* DATA PROVIDED
......
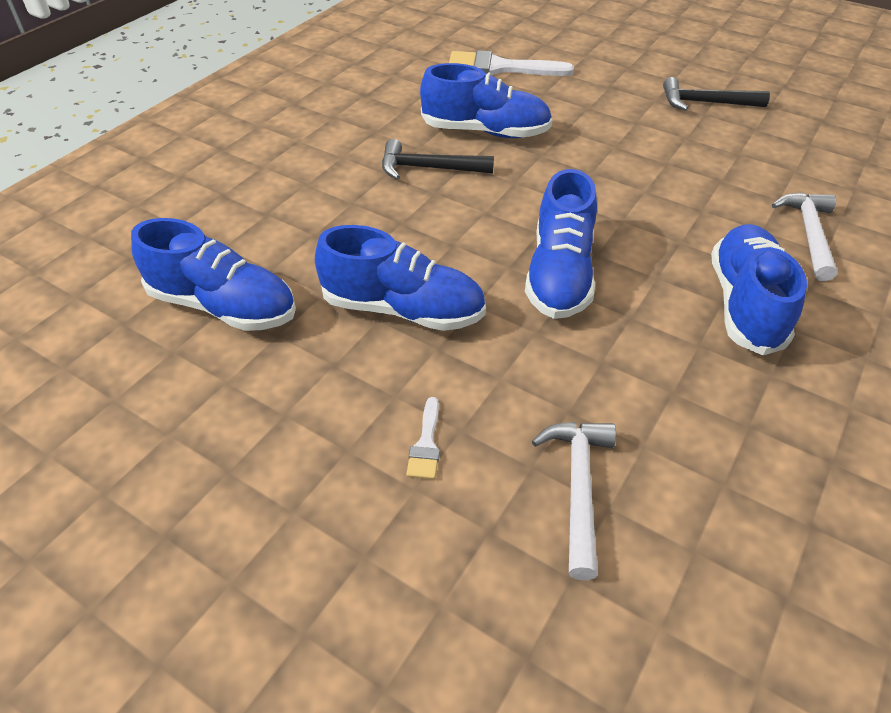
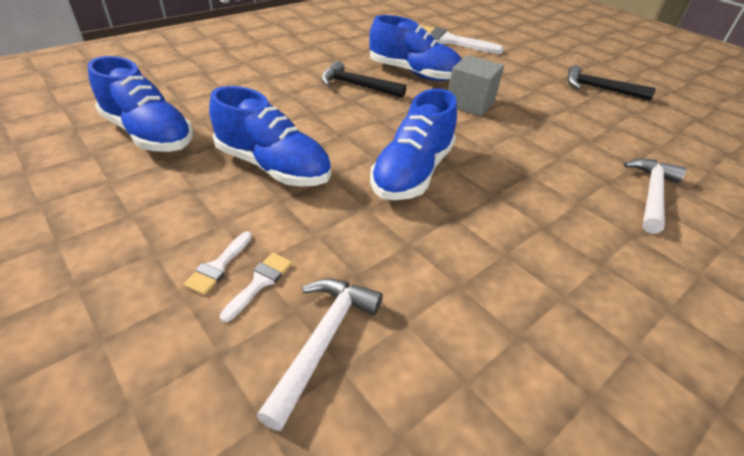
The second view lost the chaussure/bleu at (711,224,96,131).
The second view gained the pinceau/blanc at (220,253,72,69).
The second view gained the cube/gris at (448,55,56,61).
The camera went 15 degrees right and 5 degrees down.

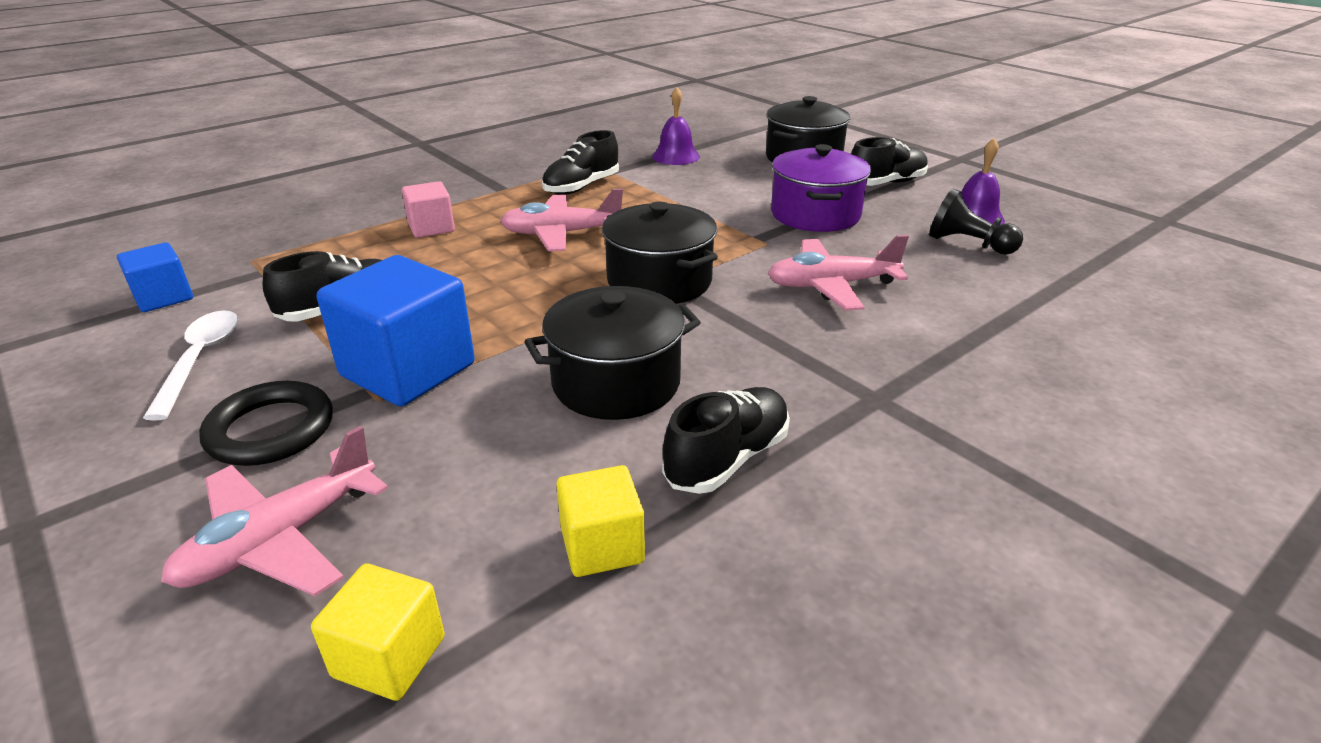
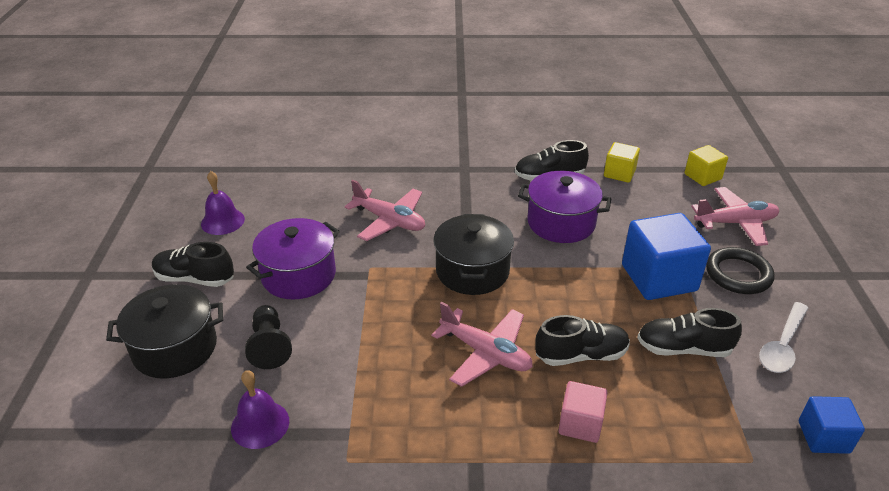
What was the marmite/noir at (525,286,176,134) turned into the marmite/violet at (518,171,93,72).
The chaussure/noir ended up elsewhere, having gone from (542,130,77,65) to (535,315,95,51).
The pion/noir ended up elsewhere, having gone from (929,188,94,67) to (245,305,47,64).
The camera went 140 degrees left and 5 degrees up.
......
* AIM OF THE EXERCISE
Could you set down, exactly as written, every line from the start of the records above through the line containing "The second view gained the cube/gris", leaving the pictures out?

* RESPONSE
The second view lost the chaussure/bleu at (711,224,96,131).
The second view gained the pinceau/blanc at (220,253,72,69).
The second view gained the cube/gris at (448,55,56,61).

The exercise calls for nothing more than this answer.